*Input records*:
──────
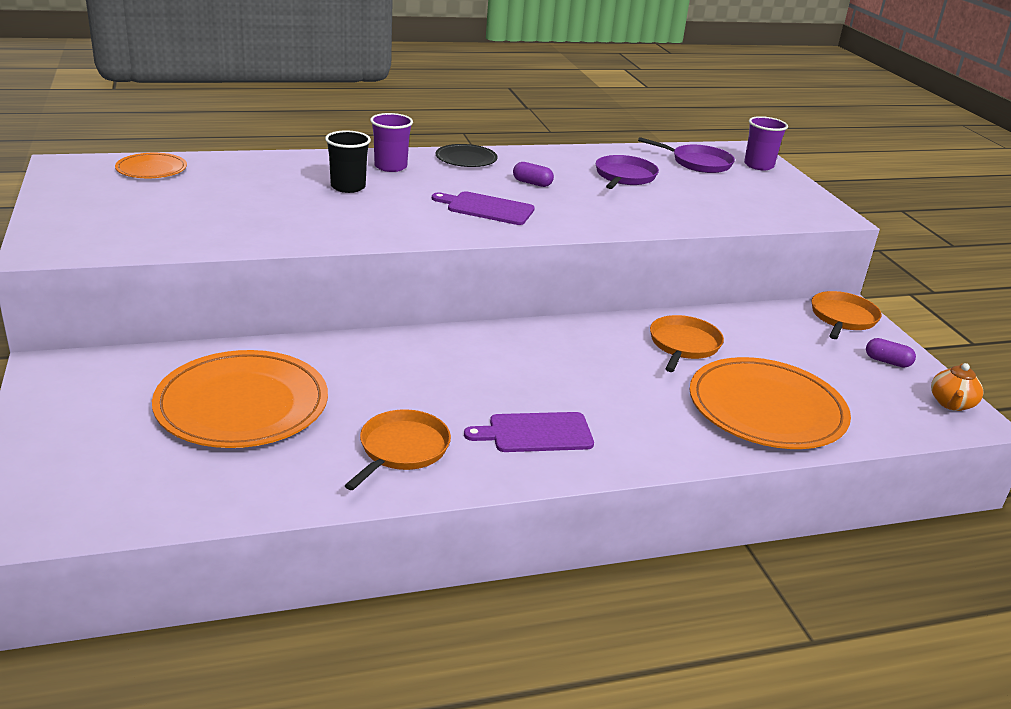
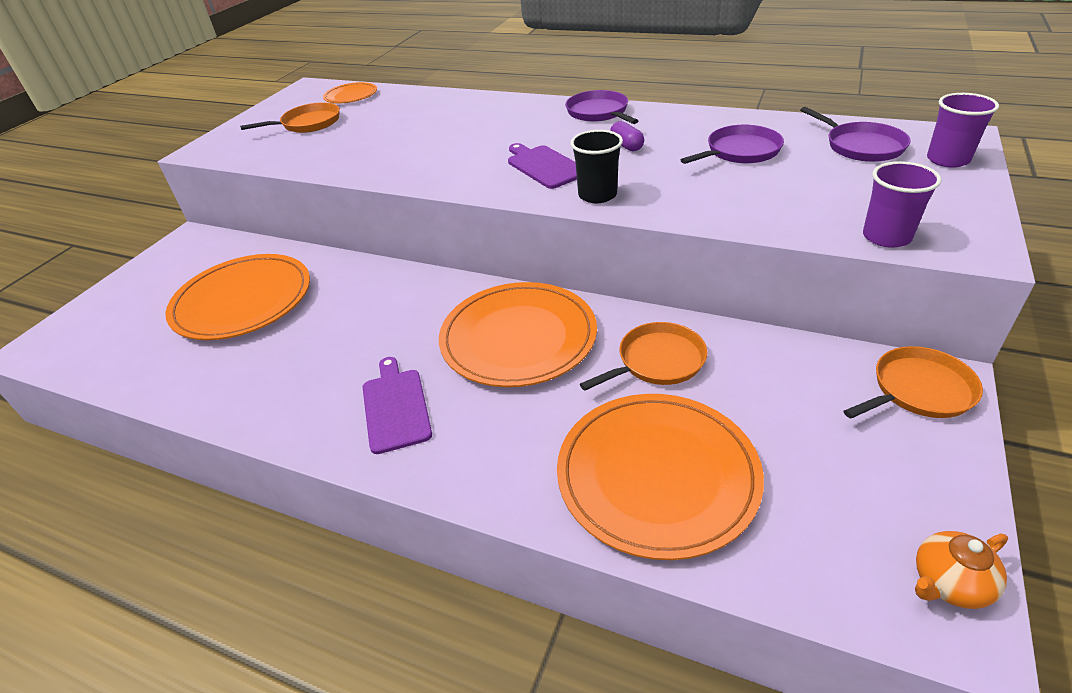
camera: 45 degrees right, 10 degrees up
black cup [325,130,371,193] -> black cup moved to [570,130,623,203]
orange pan [344,409,451,490] -> orange pan moved to [240,102,340,133]
purple cup [370,113,413,172] -> purple cup moved to [863,161,942,248]
black plate [436,144,498,167] -> purple pan [565,90,638,124]
purple cutting board [464,412,594,452] -> purple cutting board turned 45 degrees clockwise [362,357,432,454]
purple capsule [866,338,916,368] -> none
none -> orange plate [439,282,597,387]

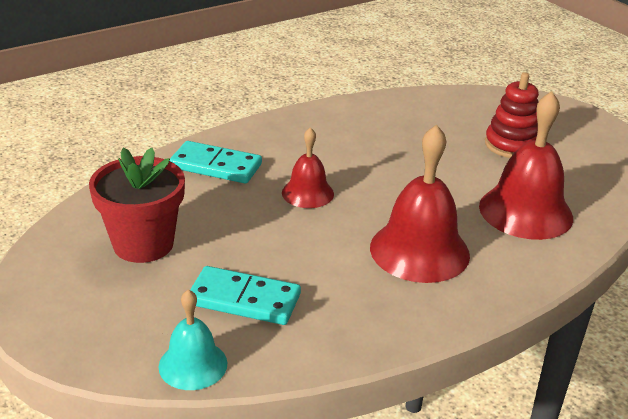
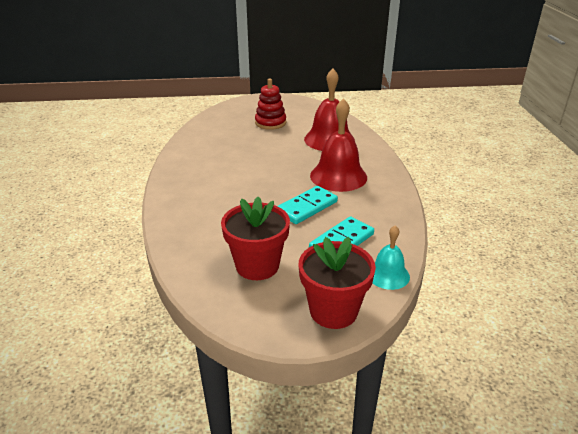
camera: 60 degrees left, 0 degrees up
turquoise domino [170,141,262,184] -> turquoise domino moved to [278,186,338,224]
red bell [282,127,334,208] -> none
none -> red flower pot [299,237,376,329]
──────
*What needs to be done*: Leave out every picture and copy, exactly as written, the lines from the one with "purple cup [370,113,413,172]" through the end of the records above.

*Solution*:
purple cup [370,113,413,172] -> purple cup moved to [863,161,942,248]
black plate [436,144,498,167] -> purple pan [565,90,638,124]
purple cutting board [464,412,594,452] -> purple cutting board turned 45 degrees clockwise [362,357,432,454]
purple capsule [866,338,916,368] -> none
none -> orange plate [439,282,597,387]

camera: 60 degrees left, 0 degrees up
turquoise domino [170,141,262,184] -> turquoise domino moved to [278,186,338,224]
red bell [282,127,334,208] -> none
none -> red flower pot [299,237,376,329]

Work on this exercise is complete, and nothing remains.